Task requirements — When a line of the entries contains "button", please list that line.

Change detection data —
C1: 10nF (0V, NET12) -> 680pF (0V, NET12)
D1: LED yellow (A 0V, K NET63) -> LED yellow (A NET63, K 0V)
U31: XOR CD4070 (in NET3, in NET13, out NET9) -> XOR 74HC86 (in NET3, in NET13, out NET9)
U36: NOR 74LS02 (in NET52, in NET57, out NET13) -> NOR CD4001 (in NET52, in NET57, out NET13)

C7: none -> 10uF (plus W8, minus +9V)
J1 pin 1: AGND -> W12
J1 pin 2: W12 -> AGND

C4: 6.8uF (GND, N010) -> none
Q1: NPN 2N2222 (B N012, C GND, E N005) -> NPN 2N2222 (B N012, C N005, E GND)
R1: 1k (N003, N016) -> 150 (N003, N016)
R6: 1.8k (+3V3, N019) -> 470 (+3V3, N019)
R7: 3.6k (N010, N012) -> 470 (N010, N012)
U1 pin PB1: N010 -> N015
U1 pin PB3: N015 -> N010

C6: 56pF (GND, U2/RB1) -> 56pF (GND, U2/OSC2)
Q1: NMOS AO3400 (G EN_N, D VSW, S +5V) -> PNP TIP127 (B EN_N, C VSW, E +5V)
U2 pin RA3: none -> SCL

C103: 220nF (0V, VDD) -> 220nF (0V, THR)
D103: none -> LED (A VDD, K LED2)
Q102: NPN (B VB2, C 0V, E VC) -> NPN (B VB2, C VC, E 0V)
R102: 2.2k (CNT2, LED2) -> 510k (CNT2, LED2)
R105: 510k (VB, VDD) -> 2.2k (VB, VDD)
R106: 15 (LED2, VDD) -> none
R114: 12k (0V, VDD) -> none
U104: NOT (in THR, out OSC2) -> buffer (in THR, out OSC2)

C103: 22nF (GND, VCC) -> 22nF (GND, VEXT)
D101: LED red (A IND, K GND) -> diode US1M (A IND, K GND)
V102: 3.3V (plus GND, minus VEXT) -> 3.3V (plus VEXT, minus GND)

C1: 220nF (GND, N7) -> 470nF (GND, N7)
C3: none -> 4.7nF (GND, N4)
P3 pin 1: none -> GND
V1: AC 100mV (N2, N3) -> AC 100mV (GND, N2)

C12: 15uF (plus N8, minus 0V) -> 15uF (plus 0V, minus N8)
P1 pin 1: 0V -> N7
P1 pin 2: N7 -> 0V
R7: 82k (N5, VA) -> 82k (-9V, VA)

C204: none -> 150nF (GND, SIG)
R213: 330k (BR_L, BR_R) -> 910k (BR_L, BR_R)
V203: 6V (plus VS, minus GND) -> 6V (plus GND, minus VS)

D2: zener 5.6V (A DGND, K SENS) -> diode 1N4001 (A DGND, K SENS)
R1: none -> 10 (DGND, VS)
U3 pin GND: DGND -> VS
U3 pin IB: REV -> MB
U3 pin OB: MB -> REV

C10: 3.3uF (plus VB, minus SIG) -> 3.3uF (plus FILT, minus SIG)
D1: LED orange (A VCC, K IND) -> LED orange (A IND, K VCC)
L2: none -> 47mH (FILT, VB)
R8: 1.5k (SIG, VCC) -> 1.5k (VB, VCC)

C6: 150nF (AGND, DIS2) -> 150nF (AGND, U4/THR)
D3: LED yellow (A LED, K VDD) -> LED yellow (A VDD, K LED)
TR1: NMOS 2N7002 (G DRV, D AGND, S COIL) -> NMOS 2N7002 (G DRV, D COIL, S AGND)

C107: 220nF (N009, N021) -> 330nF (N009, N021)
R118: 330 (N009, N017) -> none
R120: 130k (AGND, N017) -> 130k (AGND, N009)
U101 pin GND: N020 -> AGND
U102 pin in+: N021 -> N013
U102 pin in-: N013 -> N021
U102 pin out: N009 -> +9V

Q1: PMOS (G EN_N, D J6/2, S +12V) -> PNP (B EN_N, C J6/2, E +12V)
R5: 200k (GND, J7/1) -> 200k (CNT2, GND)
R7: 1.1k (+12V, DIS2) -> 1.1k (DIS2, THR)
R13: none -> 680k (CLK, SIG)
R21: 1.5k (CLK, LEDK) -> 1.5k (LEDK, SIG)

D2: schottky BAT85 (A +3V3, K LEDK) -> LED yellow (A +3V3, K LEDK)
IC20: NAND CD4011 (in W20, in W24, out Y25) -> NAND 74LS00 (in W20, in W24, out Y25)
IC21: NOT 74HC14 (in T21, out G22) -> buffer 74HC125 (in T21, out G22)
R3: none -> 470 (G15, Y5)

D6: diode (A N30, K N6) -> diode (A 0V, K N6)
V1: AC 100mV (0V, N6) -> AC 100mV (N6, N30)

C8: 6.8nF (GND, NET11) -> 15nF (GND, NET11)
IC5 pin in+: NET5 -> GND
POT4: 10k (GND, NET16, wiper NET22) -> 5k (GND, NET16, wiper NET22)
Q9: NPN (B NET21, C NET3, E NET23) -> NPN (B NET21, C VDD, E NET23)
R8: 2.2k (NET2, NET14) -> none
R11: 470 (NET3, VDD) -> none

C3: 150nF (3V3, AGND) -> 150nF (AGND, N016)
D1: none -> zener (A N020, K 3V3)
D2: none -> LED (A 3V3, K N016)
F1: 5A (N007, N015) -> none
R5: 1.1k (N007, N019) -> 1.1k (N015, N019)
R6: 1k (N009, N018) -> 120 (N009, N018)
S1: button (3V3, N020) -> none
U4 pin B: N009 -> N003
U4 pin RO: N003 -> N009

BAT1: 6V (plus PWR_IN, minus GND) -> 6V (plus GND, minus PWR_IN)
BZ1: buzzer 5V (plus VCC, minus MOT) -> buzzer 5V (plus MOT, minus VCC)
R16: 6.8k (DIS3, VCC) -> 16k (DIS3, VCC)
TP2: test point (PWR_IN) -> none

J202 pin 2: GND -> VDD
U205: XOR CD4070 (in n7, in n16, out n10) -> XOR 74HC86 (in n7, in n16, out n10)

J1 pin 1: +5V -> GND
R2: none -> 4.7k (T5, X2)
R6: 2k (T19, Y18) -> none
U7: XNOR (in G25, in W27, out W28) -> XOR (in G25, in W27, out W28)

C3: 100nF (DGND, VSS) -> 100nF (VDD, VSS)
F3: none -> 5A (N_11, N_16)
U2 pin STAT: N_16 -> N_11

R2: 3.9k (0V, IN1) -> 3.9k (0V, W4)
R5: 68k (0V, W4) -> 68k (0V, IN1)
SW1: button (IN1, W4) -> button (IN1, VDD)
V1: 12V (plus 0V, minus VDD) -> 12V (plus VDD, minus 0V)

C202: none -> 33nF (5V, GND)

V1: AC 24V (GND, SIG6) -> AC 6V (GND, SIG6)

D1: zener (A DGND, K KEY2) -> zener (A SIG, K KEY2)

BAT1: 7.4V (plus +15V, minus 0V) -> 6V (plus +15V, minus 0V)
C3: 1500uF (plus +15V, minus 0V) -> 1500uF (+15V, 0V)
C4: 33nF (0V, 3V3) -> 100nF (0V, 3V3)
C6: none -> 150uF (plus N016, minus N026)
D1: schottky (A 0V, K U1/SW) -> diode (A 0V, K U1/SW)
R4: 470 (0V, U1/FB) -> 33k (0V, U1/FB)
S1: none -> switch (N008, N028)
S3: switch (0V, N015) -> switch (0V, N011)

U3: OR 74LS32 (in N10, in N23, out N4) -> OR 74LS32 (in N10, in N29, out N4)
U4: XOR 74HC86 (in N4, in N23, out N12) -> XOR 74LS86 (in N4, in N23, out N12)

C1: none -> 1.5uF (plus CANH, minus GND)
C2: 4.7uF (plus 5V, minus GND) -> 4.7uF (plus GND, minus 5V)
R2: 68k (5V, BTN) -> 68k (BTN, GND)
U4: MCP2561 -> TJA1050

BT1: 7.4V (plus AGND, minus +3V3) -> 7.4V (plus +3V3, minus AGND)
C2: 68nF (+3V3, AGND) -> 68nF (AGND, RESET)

Result —
S1: button (3V3, N020) -> none
SW1: button (IN1, W4) -> button (IN1, VDD)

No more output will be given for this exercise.